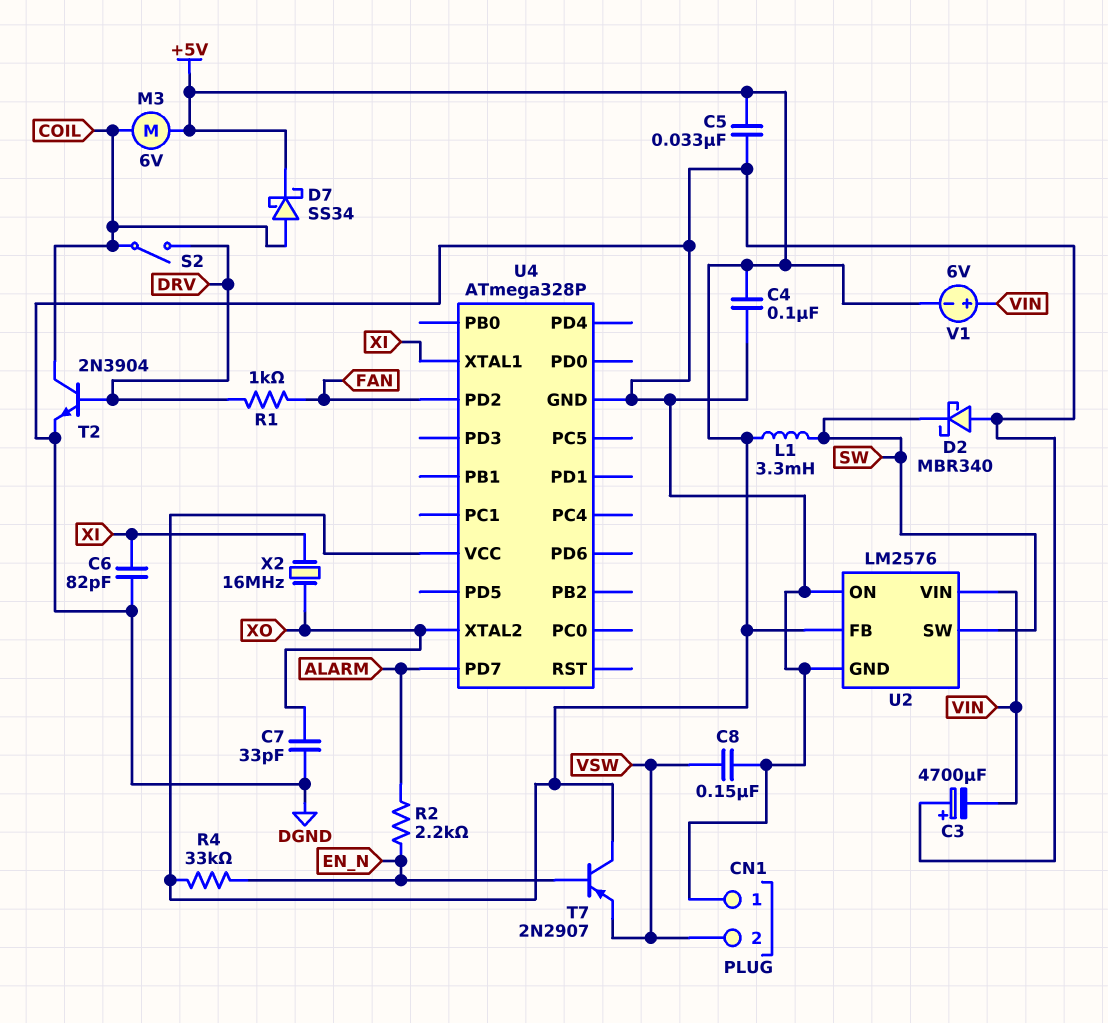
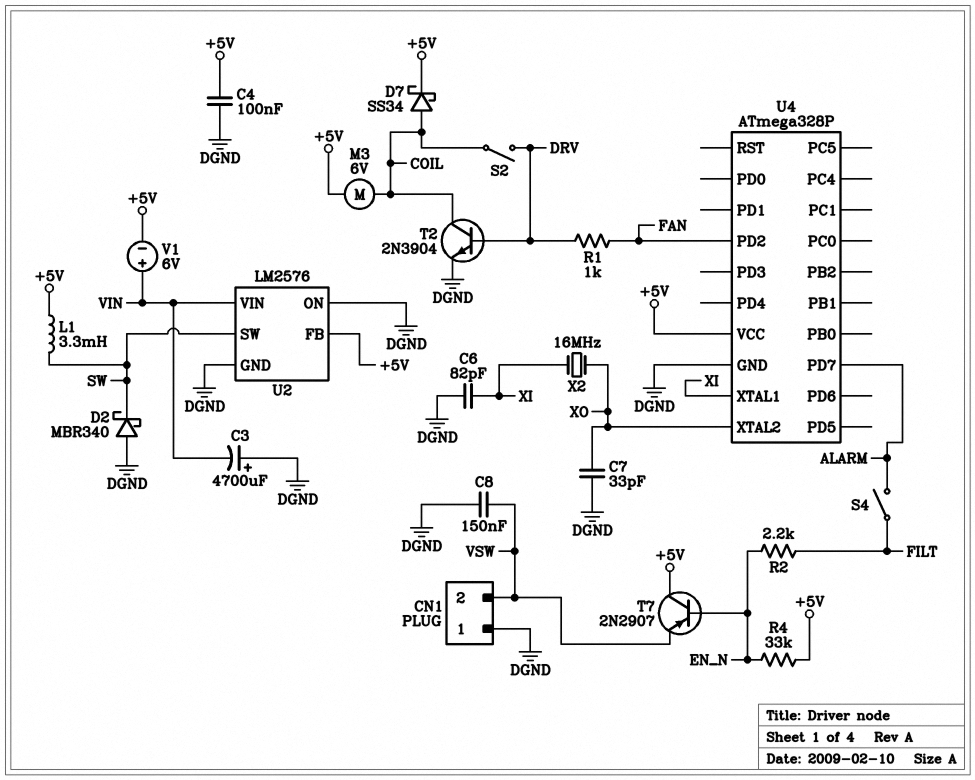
C5: 33nF (+5V, DGND) -> none
R2: 2.2k (ALARM, EN_N) -> 2.2k (EN_N, FILT)
S4: none -> switch (ALARM, FILT)

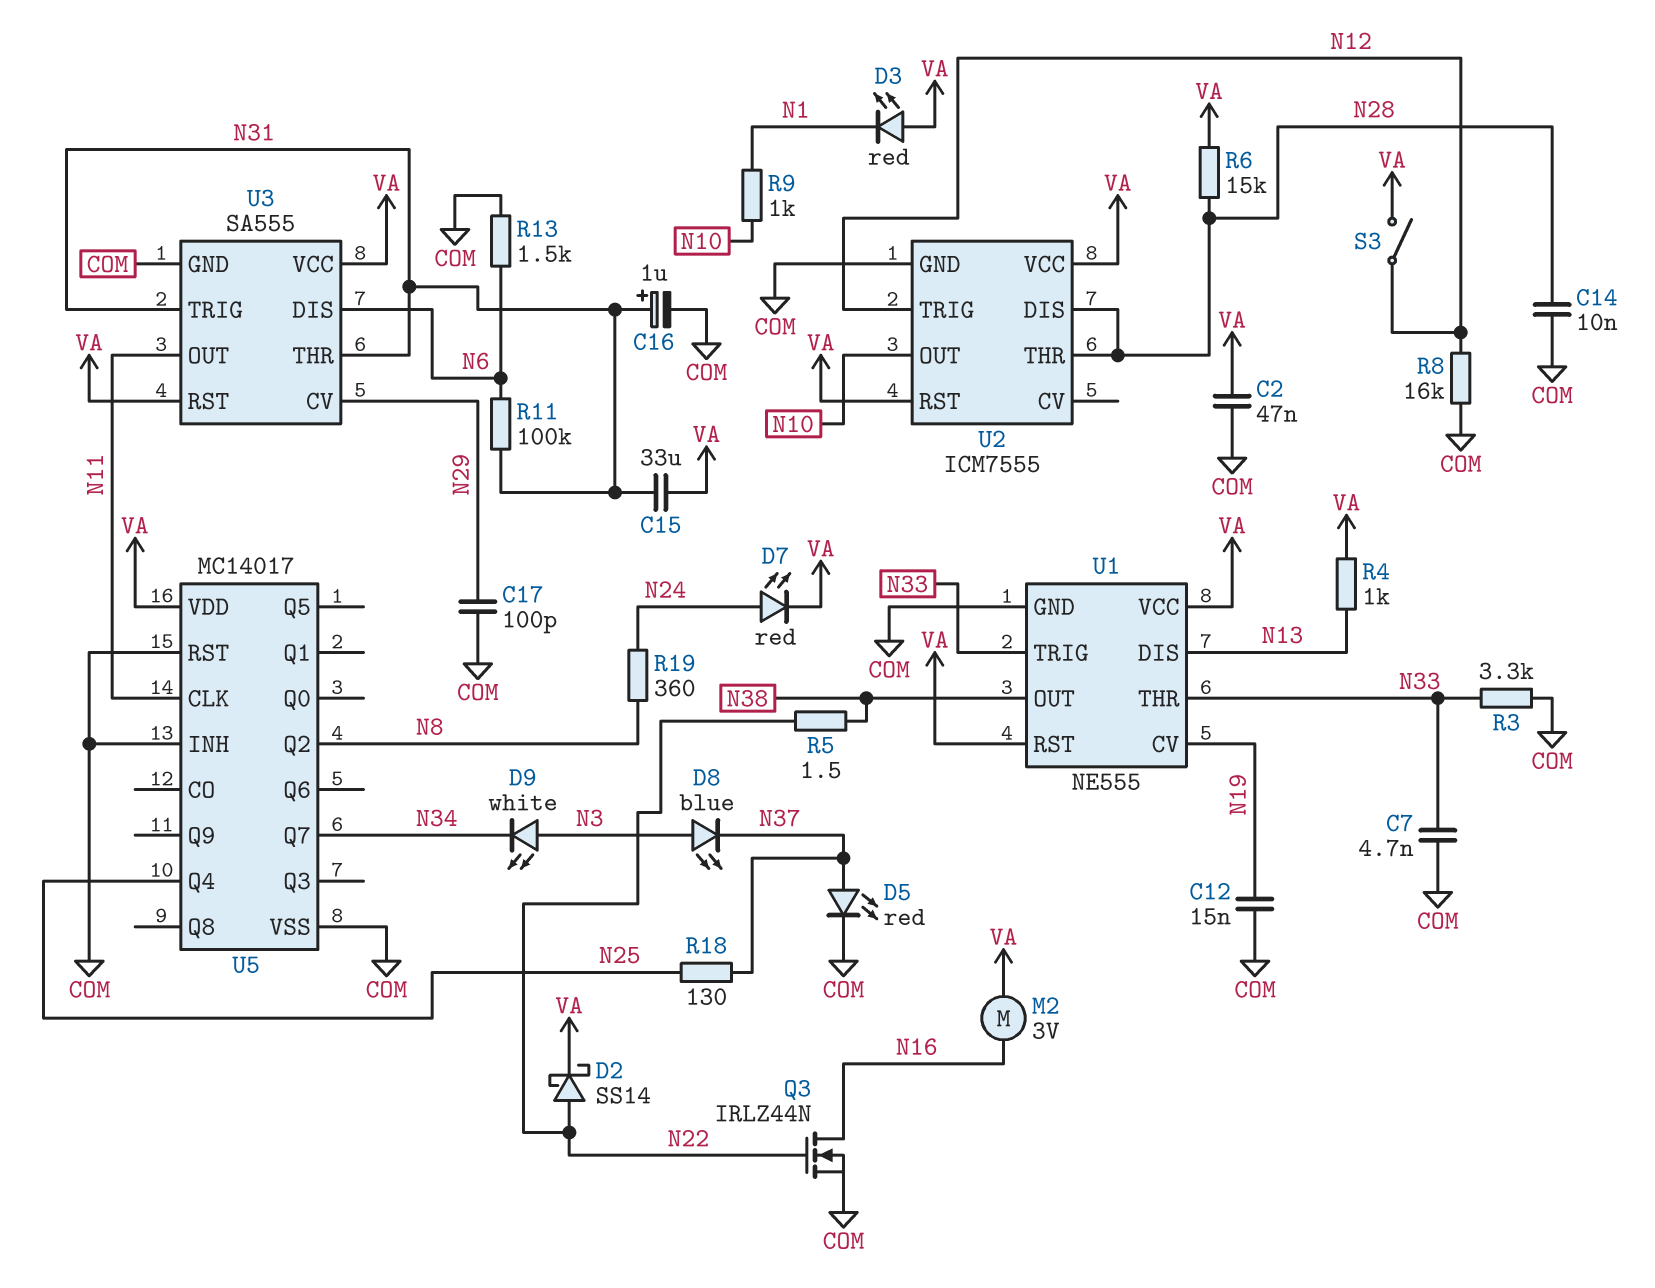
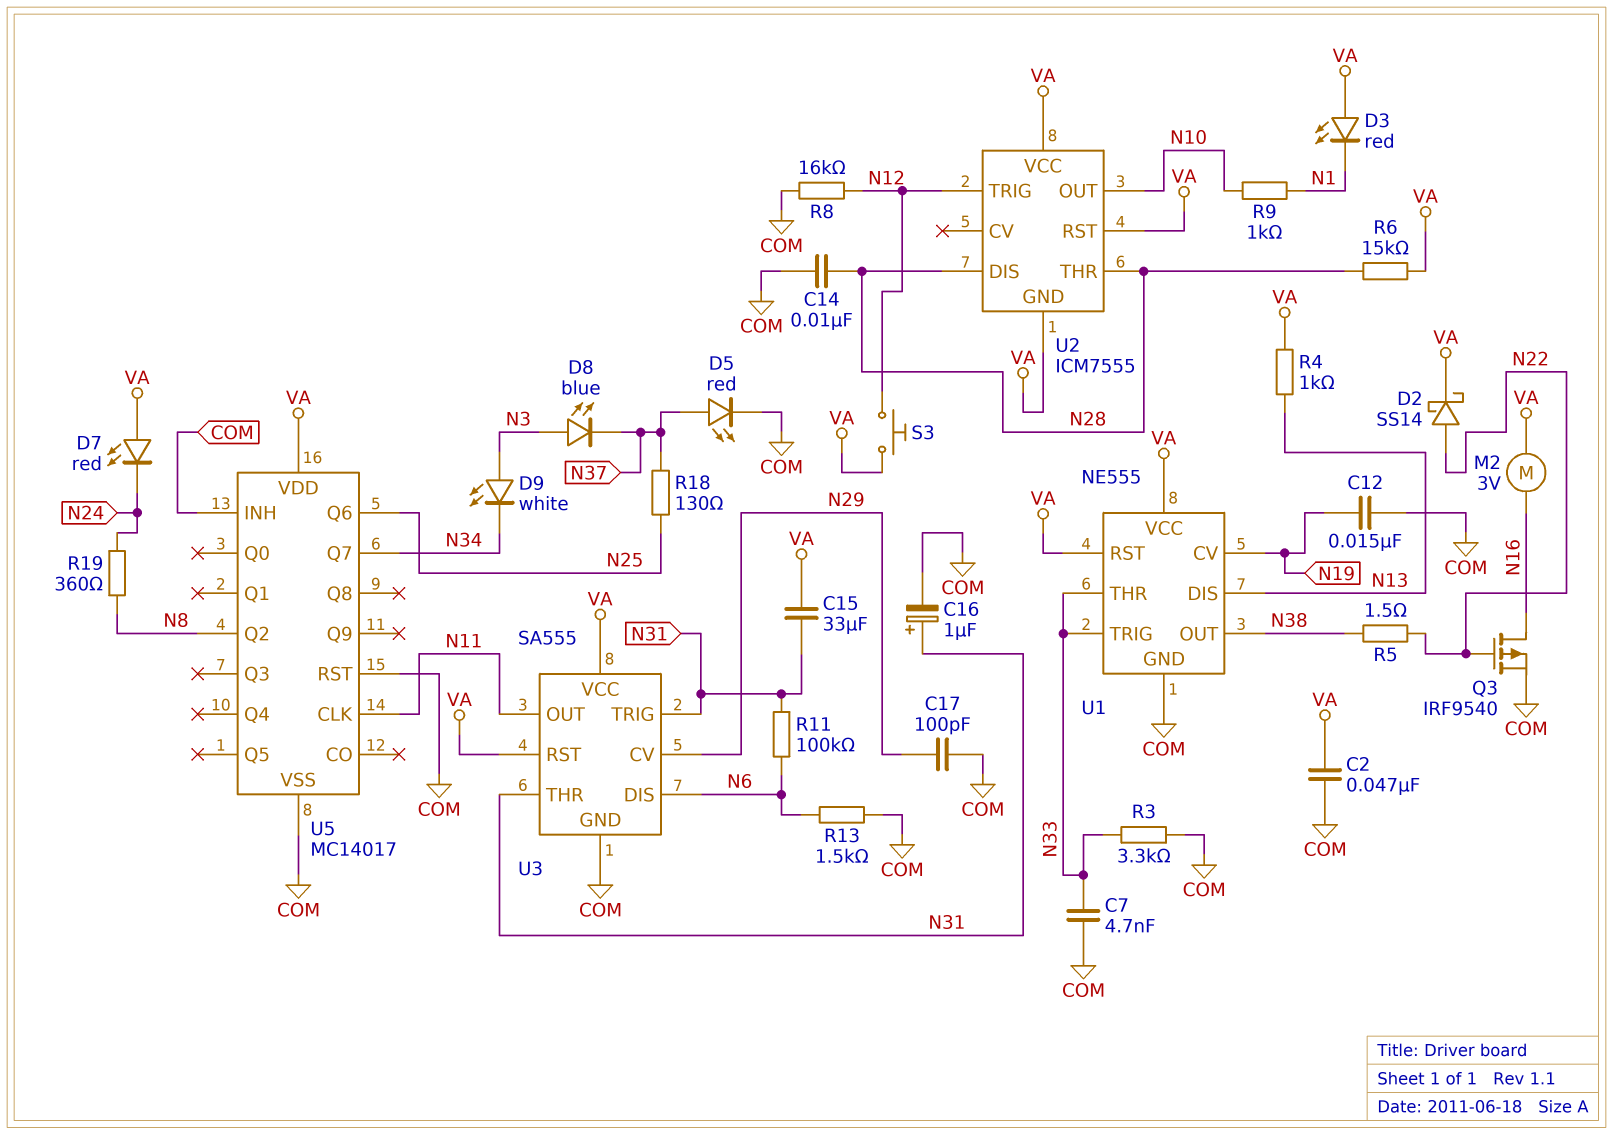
D7: LED red (A N24, K VA) -> LED red (A VA, K N24)
Q3: NMOS IRLZ44N (G N22, D N16, S COM) -> PMOS IRF9540 (G N22, D N16, S COM)
S3: switch (N12, VA) -> button (N12, VA)
U2 pin GND: COM -> VA
U5 pin Q4: N25 -> none
U5 pin Q6: none -> N25

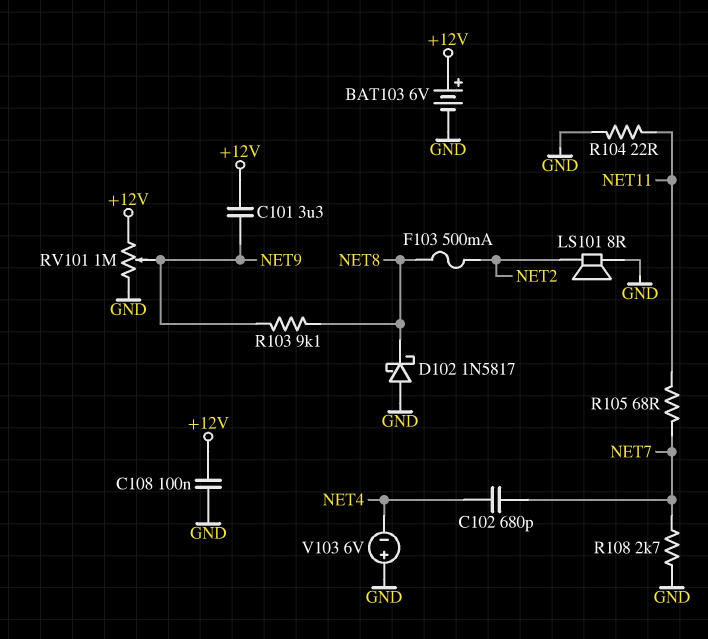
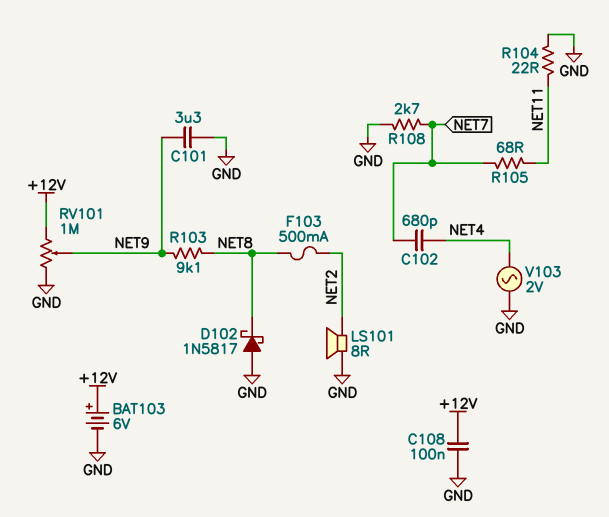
C101: 3.3uF (+12V, NET9) -> 3.3uF (GND, NET9)
V103: 6V (plus GND, minus NET4) -> AC 2V (GND, NET4)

What you should do
Retype only the lines that run from the first line of the entries above to the line containing "Q3: NMOS IRLZ44N", both included. Do not carry over any pictures.

Exercise output
C5: 33nF (+5V, DGND) -> none
R2: 2.2k (ALARM, EN_N) -> 2.2k (EN_N, FILT)
S4: none -> switch (ALARM, FILT)

D7: LED red (A N24, K VA) -> LED red (A VA, K N24)
Q3: NMOS IRLZ44N (G N22, D N16, S COM) -> PMOS IRF9540 (G N22, D N16, S COM)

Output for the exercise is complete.